━━ INFORMATION
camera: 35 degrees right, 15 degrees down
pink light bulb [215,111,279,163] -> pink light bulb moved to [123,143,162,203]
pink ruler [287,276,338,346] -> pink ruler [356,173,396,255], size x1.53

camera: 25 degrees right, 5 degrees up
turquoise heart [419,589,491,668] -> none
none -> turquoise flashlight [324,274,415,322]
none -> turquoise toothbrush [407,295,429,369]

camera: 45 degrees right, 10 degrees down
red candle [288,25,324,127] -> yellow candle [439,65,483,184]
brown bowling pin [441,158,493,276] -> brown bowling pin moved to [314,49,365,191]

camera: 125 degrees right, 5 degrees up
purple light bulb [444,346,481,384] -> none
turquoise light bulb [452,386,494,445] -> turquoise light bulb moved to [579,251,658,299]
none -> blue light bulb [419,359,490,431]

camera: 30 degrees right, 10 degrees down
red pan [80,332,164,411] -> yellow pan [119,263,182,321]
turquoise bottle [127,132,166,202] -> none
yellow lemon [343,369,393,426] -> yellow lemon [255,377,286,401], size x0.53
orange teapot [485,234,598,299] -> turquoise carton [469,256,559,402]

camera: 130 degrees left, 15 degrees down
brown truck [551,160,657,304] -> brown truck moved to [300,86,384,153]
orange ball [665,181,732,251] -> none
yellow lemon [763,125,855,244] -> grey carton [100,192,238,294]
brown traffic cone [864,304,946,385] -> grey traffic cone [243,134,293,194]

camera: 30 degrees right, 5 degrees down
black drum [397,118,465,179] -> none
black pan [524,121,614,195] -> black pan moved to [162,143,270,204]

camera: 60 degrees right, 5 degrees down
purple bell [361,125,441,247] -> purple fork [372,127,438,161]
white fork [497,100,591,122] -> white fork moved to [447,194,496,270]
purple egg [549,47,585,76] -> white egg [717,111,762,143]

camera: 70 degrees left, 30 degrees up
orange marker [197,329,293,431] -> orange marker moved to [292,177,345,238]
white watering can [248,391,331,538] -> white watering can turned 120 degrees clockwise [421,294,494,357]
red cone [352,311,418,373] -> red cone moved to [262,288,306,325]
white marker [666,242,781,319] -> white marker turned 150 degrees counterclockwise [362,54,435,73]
━━━━
WORK INSTRUCTIONS:
Take exactly the lines from the one containing "turquoise heart [419,589,491,668] -> none" through the one containing "turquoise light bulb [452,386,494,445]" in the data above, and output them with nothing added.

WRITTEN SOLUTION:
turquoise heart [419,589,491,668] -> none
none -> turquoise flashlight [324,274,415,322]
none -> turquoise toothbrush [407,295,429,369]

camera: 45 degrees right, 10 degrees down
red candle [288,25,324,127] -> yellow candle [439,65,483,184]
brown bowling pin [441,158,493,276] -> brown bowling pin moved to [314,49,365,191]

camera: 125 degrees right, 5 degrees up
purple light bulb [444,346,481,384] -> none
turquoise light bulb [452,386,494,445] -> turquoise light bulb moved to [579,251,658,299]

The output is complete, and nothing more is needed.